■ Items listed in a dataset:

┄┄┄┄┄┄┄┄┄┄

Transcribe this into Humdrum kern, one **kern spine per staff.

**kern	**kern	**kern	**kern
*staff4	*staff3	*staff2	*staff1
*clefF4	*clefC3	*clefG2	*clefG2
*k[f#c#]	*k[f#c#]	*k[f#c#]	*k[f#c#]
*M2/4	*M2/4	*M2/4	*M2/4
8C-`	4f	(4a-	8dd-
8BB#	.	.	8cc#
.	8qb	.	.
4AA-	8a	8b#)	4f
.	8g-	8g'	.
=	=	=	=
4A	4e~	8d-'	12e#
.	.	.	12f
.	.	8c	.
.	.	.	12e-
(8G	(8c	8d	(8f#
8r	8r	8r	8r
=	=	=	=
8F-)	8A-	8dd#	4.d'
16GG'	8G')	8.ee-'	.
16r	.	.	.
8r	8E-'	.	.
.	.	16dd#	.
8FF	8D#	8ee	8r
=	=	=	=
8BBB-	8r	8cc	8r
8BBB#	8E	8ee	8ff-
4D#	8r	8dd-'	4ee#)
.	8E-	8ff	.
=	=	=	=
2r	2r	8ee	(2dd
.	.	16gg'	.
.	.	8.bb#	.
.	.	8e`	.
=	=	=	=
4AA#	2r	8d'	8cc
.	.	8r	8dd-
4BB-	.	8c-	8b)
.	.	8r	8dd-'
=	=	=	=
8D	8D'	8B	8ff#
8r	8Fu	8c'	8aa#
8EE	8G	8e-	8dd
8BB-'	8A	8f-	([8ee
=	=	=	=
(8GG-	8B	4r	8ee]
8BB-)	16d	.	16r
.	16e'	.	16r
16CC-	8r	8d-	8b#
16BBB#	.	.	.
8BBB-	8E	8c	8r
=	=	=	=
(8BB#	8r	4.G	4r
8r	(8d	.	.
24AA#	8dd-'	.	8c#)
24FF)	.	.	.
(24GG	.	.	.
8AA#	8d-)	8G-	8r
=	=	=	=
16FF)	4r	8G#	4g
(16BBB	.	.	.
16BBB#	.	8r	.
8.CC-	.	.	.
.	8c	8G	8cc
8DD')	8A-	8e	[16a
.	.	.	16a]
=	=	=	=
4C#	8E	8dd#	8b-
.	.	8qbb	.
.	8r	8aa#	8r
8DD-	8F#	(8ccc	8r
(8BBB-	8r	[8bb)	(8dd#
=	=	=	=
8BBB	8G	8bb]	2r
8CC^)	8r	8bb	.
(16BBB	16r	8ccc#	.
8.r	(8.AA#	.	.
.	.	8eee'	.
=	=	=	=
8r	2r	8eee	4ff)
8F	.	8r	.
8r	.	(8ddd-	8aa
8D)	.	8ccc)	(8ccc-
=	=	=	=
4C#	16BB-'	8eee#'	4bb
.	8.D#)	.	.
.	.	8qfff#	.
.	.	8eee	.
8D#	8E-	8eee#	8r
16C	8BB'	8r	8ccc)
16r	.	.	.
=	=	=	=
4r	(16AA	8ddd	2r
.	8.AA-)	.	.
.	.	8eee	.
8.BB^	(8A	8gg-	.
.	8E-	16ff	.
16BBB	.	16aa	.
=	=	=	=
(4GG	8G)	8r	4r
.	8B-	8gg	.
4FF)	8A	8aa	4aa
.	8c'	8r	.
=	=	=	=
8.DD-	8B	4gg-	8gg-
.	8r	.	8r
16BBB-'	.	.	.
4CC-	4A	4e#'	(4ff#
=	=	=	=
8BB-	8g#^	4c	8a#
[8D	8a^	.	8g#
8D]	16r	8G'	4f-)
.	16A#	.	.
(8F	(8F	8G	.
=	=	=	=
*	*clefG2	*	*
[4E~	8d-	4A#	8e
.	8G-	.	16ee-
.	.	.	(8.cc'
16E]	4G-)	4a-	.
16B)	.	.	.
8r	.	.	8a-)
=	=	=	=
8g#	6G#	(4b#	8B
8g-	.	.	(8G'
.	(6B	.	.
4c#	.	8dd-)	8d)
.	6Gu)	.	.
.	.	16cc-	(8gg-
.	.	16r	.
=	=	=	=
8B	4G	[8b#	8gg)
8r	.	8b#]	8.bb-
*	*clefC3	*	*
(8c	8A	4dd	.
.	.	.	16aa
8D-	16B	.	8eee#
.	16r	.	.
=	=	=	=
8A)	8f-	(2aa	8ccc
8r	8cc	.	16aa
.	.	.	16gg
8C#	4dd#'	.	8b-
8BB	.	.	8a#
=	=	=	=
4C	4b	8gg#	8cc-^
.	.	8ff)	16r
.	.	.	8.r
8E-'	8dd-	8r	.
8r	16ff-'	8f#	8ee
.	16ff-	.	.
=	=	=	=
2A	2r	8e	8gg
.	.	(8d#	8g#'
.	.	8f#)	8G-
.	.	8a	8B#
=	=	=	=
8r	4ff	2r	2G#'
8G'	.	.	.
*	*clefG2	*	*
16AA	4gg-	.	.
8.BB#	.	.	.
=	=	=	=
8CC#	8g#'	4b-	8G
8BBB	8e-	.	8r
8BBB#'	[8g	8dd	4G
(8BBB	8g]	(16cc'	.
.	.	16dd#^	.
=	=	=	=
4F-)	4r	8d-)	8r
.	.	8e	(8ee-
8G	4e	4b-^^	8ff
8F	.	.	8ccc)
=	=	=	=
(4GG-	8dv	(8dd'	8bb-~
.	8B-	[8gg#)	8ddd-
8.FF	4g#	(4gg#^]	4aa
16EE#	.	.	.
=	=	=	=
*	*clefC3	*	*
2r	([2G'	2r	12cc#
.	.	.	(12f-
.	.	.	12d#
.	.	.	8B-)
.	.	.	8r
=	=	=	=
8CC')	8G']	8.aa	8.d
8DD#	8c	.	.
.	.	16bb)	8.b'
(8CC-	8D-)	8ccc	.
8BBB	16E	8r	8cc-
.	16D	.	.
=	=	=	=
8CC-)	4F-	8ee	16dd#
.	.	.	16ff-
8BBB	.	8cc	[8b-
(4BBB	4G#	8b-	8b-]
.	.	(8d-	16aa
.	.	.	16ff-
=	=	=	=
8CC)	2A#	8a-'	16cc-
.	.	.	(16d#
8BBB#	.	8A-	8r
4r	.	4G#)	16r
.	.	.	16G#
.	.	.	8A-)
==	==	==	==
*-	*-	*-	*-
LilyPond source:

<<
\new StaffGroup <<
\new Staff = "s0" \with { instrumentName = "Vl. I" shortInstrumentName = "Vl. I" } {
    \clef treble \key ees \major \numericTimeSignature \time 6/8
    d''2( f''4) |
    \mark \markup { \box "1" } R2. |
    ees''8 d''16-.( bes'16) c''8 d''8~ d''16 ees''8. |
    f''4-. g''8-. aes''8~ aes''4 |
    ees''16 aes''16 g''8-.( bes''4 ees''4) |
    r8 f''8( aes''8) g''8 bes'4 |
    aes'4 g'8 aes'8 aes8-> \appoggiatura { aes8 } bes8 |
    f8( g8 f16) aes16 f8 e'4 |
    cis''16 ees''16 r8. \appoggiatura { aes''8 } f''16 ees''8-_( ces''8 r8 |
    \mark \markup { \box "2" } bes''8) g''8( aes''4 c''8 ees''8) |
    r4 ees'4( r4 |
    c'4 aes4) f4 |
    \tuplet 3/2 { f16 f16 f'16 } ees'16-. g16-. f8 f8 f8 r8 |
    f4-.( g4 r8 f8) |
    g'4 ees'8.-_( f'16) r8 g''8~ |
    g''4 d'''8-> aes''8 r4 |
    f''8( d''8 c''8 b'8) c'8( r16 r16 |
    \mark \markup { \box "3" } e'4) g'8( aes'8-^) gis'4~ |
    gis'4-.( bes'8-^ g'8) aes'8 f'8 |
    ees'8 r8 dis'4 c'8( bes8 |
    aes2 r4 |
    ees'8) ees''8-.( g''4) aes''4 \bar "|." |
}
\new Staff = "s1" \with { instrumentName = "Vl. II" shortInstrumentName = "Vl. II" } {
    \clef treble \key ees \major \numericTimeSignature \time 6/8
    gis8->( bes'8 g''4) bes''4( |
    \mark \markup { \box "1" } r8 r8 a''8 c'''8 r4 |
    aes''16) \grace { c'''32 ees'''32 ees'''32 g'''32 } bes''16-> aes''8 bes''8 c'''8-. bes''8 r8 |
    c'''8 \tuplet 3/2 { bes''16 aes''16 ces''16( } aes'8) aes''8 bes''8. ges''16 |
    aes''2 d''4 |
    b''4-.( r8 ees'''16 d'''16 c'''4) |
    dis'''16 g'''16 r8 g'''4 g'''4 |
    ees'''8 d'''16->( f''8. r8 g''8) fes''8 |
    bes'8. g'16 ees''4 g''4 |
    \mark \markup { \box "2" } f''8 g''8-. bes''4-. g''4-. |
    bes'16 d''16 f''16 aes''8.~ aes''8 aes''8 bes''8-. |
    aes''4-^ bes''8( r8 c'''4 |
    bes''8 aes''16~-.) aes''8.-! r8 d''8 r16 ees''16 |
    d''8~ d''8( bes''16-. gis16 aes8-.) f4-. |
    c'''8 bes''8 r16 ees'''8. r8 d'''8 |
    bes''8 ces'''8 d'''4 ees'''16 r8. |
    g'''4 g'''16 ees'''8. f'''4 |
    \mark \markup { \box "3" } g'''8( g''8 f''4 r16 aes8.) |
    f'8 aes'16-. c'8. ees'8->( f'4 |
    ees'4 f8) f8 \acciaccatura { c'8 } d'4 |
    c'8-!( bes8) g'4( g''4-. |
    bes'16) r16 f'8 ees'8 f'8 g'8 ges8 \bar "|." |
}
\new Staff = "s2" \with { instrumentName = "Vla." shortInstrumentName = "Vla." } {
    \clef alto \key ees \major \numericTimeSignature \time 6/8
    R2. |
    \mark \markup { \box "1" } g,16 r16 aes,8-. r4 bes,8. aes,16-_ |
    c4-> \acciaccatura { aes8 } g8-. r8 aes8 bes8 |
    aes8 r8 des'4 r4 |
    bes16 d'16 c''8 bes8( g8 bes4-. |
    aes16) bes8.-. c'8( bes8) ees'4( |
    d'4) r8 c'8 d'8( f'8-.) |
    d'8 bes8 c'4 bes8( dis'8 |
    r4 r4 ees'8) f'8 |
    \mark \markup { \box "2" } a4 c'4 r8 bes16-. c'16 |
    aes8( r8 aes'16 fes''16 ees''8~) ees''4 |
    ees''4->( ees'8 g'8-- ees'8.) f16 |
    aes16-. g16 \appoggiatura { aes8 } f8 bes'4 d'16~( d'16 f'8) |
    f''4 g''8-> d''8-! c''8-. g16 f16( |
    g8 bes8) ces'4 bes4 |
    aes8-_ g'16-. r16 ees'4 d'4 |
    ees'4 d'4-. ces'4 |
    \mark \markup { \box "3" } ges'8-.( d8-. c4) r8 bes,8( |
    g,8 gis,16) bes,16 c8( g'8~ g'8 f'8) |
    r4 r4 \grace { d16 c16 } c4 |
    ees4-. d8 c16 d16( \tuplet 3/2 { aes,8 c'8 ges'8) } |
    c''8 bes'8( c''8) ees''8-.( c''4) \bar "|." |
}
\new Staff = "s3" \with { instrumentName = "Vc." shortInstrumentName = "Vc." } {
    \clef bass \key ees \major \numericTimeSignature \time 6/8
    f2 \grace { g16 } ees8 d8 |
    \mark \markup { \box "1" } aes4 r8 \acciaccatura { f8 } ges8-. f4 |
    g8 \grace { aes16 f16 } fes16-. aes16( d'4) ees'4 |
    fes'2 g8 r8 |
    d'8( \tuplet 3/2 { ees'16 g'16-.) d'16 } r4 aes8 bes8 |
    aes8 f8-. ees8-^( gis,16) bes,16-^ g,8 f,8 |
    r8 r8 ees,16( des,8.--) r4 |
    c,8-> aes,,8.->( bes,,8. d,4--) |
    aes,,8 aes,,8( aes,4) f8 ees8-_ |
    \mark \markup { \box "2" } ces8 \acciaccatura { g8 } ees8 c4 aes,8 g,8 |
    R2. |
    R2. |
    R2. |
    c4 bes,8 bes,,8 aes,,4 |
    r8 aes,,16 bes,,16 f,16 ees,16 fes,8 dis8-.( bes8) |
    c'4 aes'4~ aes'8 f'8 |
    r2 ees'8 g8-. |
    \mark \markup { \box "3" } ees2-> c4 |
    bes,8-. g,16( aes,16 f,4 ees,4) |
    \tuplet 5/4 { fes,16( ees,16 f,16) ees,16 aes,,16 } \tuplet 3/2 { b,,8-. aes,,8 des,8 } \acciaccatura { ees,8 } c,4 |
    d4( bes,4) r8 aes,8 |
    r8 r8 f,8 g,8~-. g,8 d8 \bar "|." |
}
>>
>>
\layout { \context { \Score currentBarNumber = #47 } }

┄┄┄┄┄┄┄┄┄┄

■ To be done: Pull out every line in the rows above that contains the string "appoggiatura".

■ Correct response:
    aes'4 g'8 aes'8 aes8-> \appoggiatura { aes8 } bes8 |
    cis''16 ees''16 r8. \appoggiatura { aes''8 } f''16 ees''8-_( ces''8 r8 |
    aes16-. g16 \appoggiatura { aes8 } f8 bes'4 d'16~( d'16 f'8) |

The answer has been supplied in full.